Edit tracking data
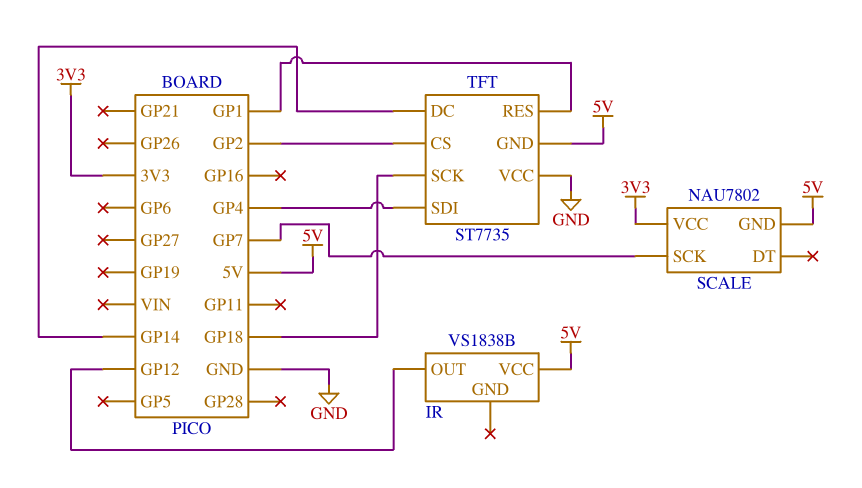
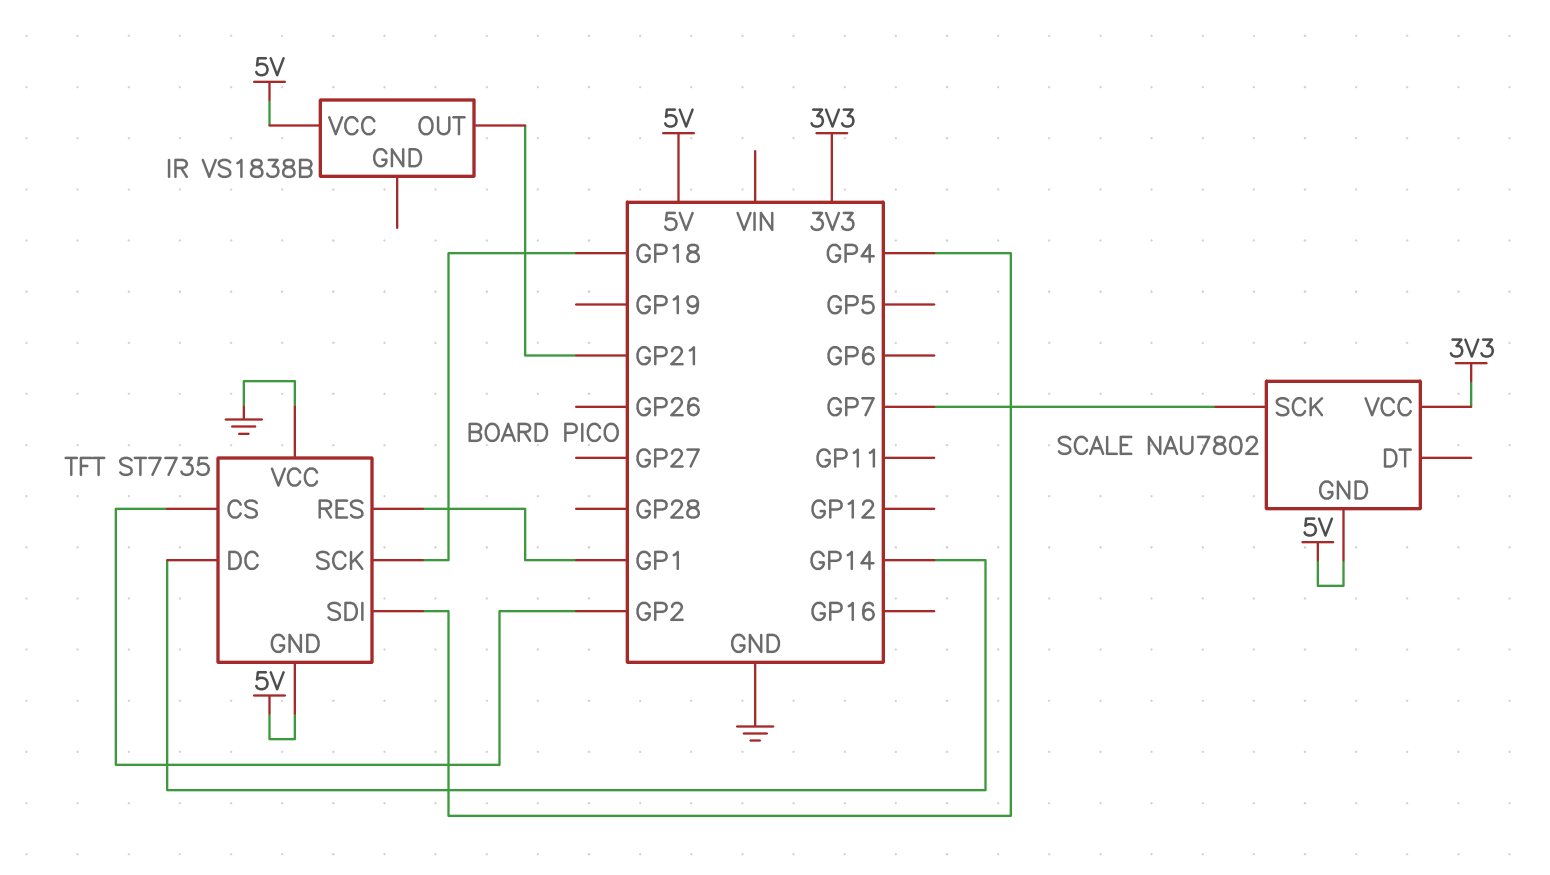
IR pin OUT: GP12 -> GP21

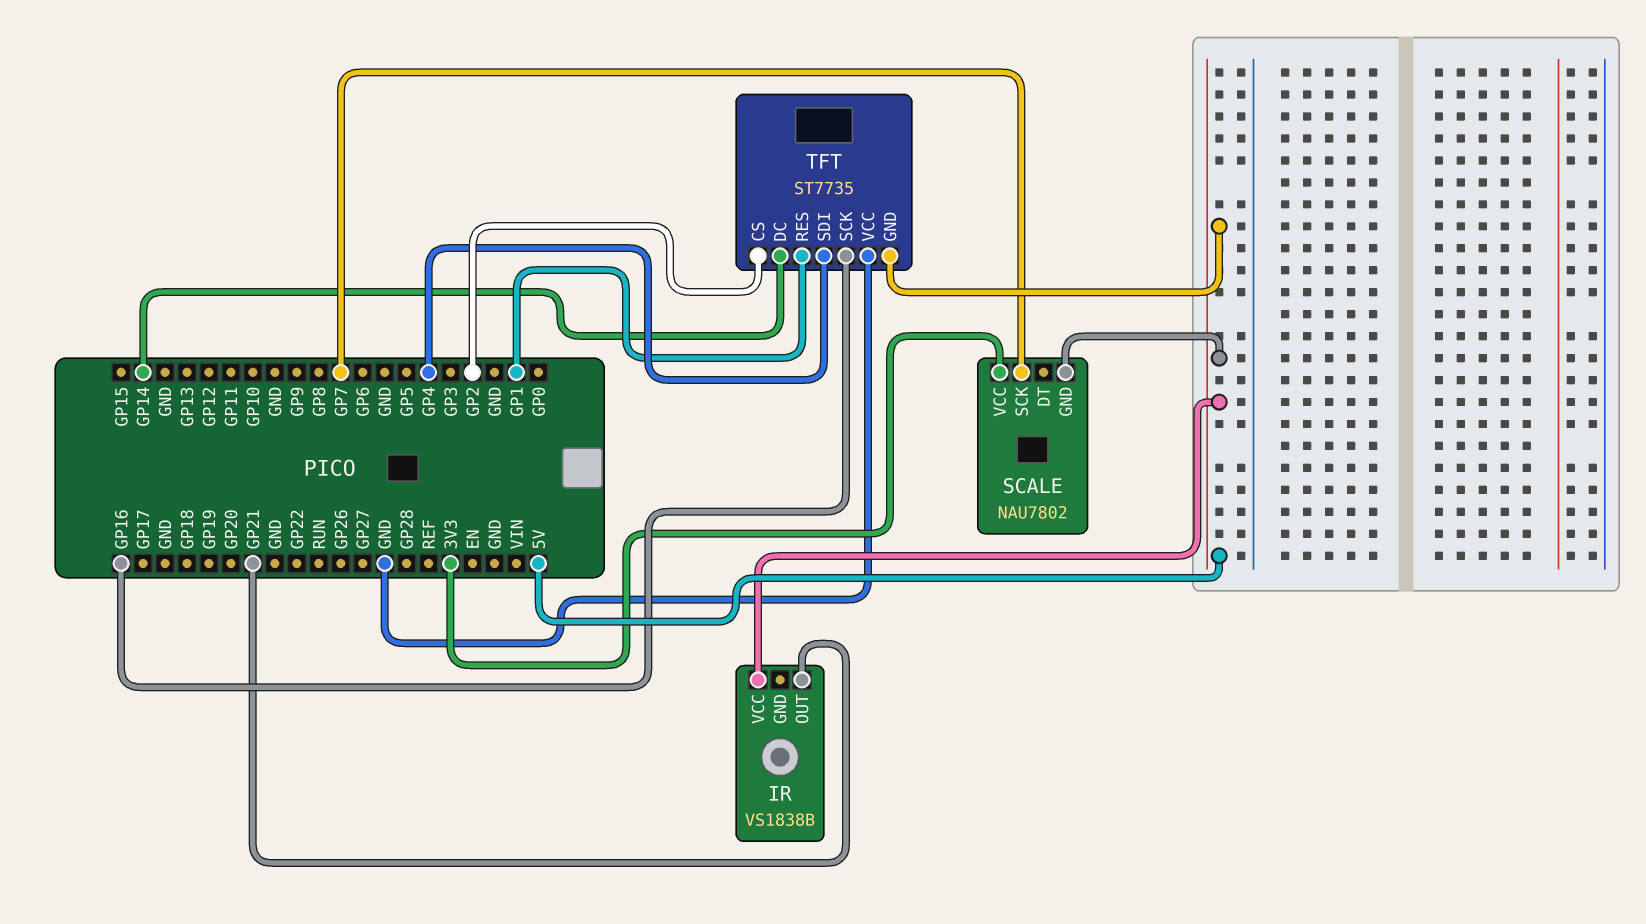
TFT pin SCK: GP18 -> GP16

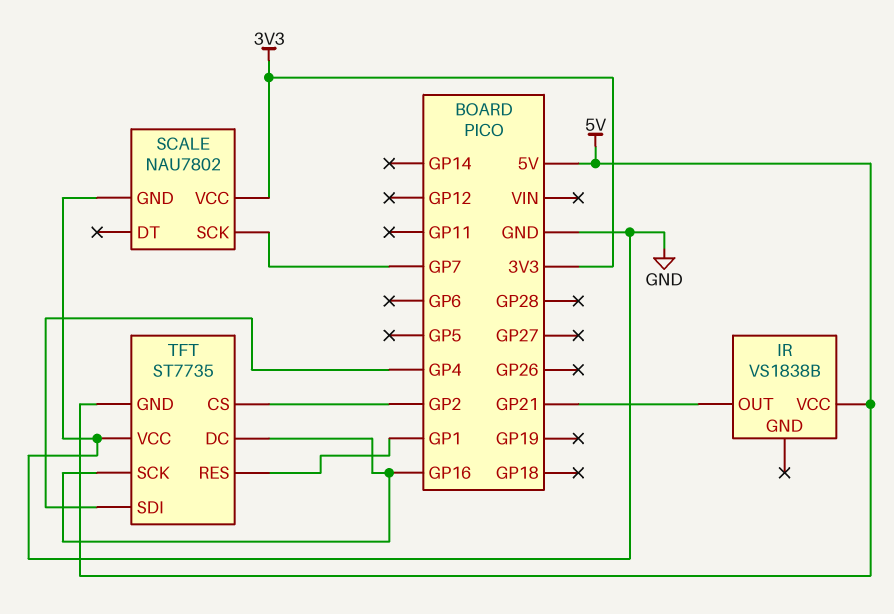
SCALE pin GND: 5V -> GND
TFT pin DC: GP14 -> GP16

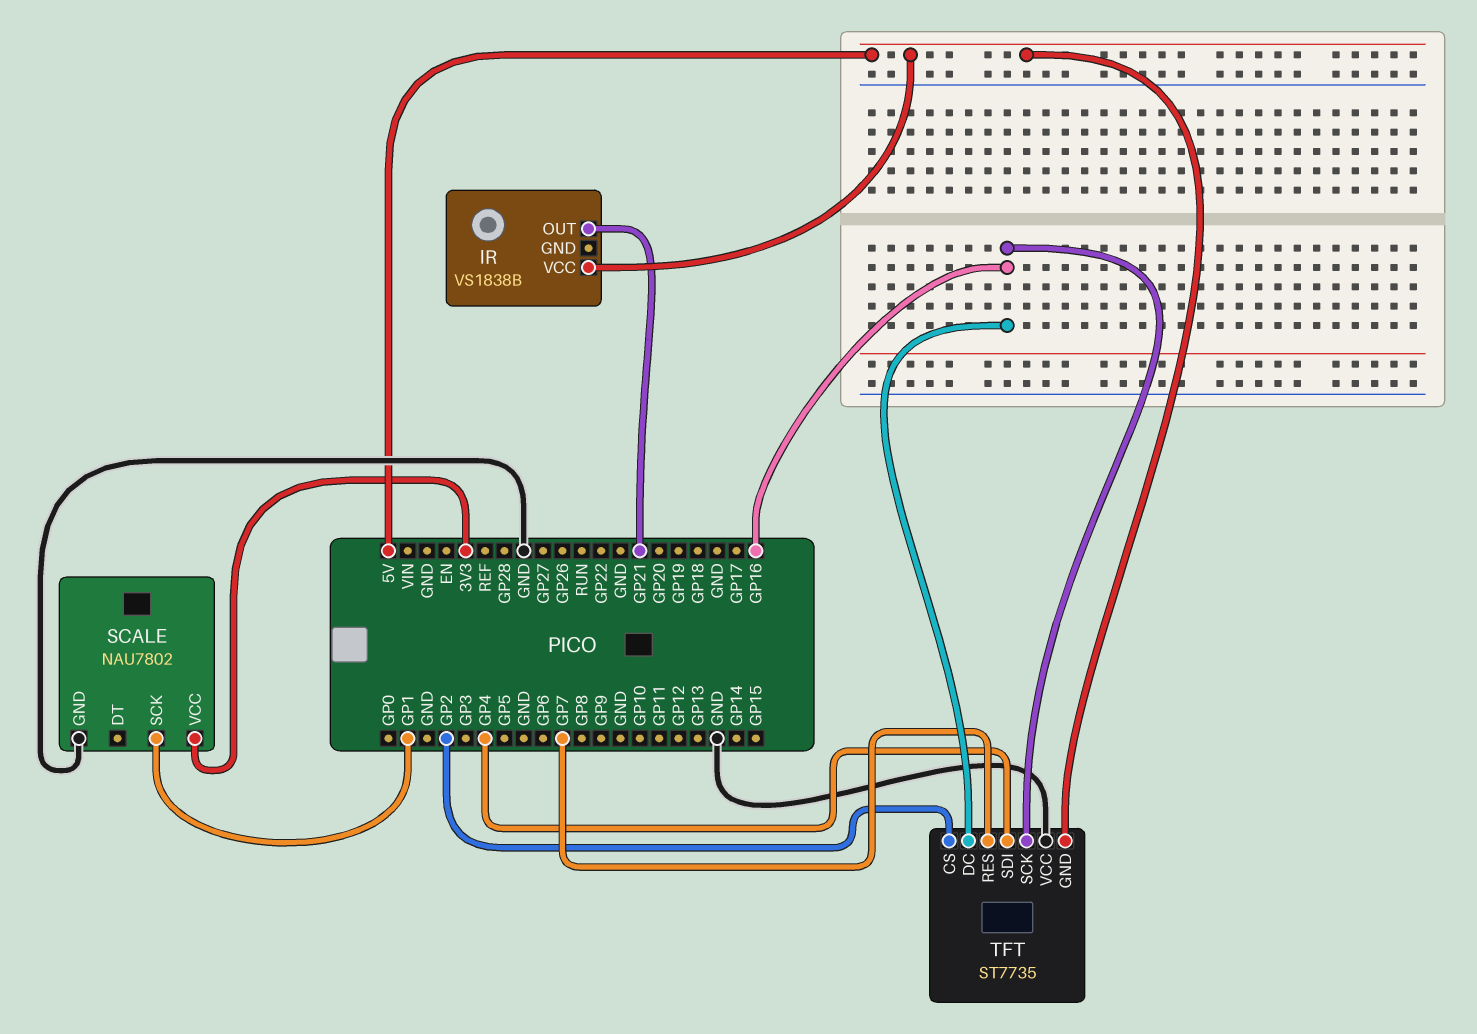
SCALE pin SCK: GP7 -> GP1
TFT pin RES: GP1 -> GP7

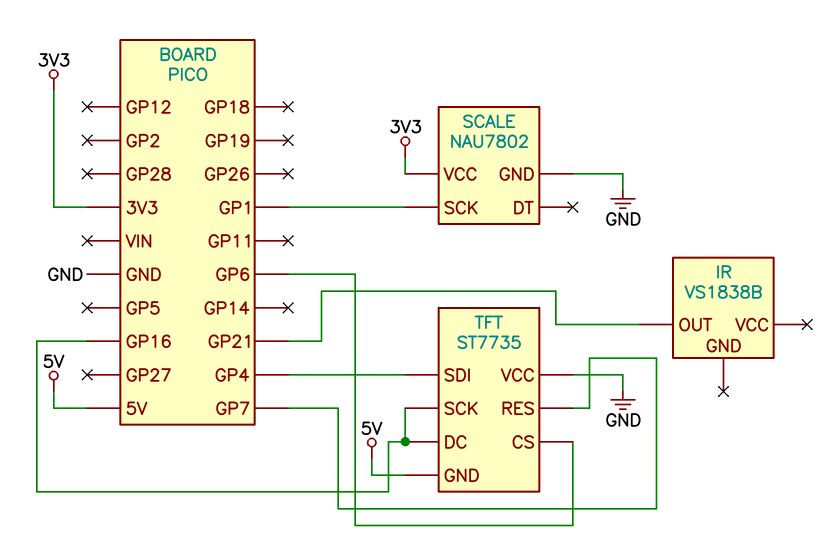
IR pin VCC: 5V -> none
TFT pin CS: GP2 -> GP6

## [WORK TO BE COMPLETED]
Tell me how many lines of the records include the word "SCALE", and say nothing else.

## [ANSWER TO THE PROBLEM]
2